# [RECORDS FOR THIS TASK]
▬▬▬

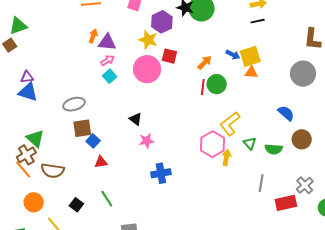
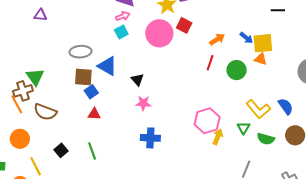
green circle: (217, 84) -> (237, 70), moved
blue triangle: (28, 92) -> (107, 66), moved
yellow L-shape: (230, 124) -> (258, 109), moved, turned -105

▬▬▬

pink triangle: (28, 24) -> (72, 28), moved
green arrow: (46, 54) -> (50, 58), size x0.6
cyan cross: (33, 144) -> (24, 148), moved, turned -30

▬▬▬

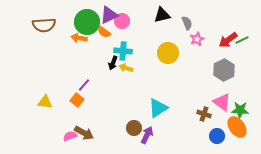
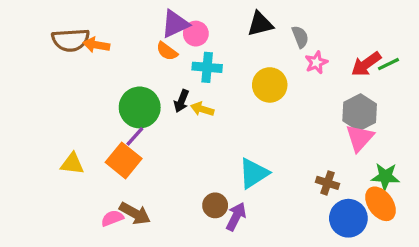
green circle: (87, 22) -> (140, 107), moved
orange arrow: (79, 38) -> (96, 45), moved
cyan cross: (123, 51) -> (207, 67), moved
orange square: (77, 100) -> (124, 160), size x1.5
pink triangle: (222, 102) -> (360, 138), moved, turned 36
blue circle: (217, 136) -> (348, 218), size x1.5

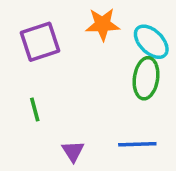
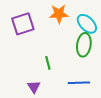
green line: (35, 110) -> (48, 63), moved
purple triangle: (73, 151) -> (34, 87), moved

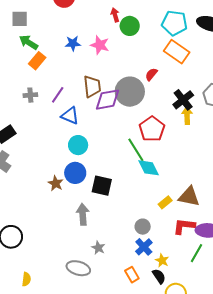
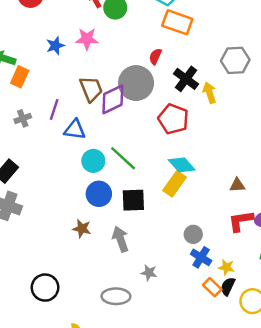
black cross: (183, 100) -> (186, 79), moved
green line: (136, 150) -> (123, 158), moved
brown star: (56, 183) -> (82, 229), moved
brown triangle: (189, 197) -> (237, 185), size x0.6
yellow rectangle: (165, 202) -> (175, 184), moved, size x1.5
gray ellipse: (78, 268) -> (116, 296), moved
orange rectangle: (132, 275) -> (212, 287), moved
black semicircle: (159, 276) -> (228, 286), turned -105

▬▬▬

# [YOUR INSTRUCTIONS]
Your reply is to be an exact repeat of the listing above from the line holding "cyan cross: (123, 51) -> (207, 67), moved" down to the line holding "gray ellipse: (78, 268) -> (116, 296), moved", ends included, pictures excluded.

# [OUTPUT]
cyan cross: (123, 51) -> (207, 67), moved
orange square: (77, 100) -> (124, 160), size x1.5
pink triangle: (222, 102) -> (360, 138), moved, turned 36
blue circle: (217, 136) -> (348, 218), size x1.5

green line: (35, 110) -> (48, 63), moved
purple triangle: (73, 151) -> (34, 87), moved

black cross: (183, 100) -> (186, 79), moved
green line: (136, 150) -> (123, 158), moved
brown star: (56, 183) -> (82, 229), moved
brown triangle: (189, 197) -> (237, 185), size x0.6
yellow rectangle: (165, 202) -> (175, 184), moved, size x1.5
gray ellipse: (78, 268) -> (116, 296), moved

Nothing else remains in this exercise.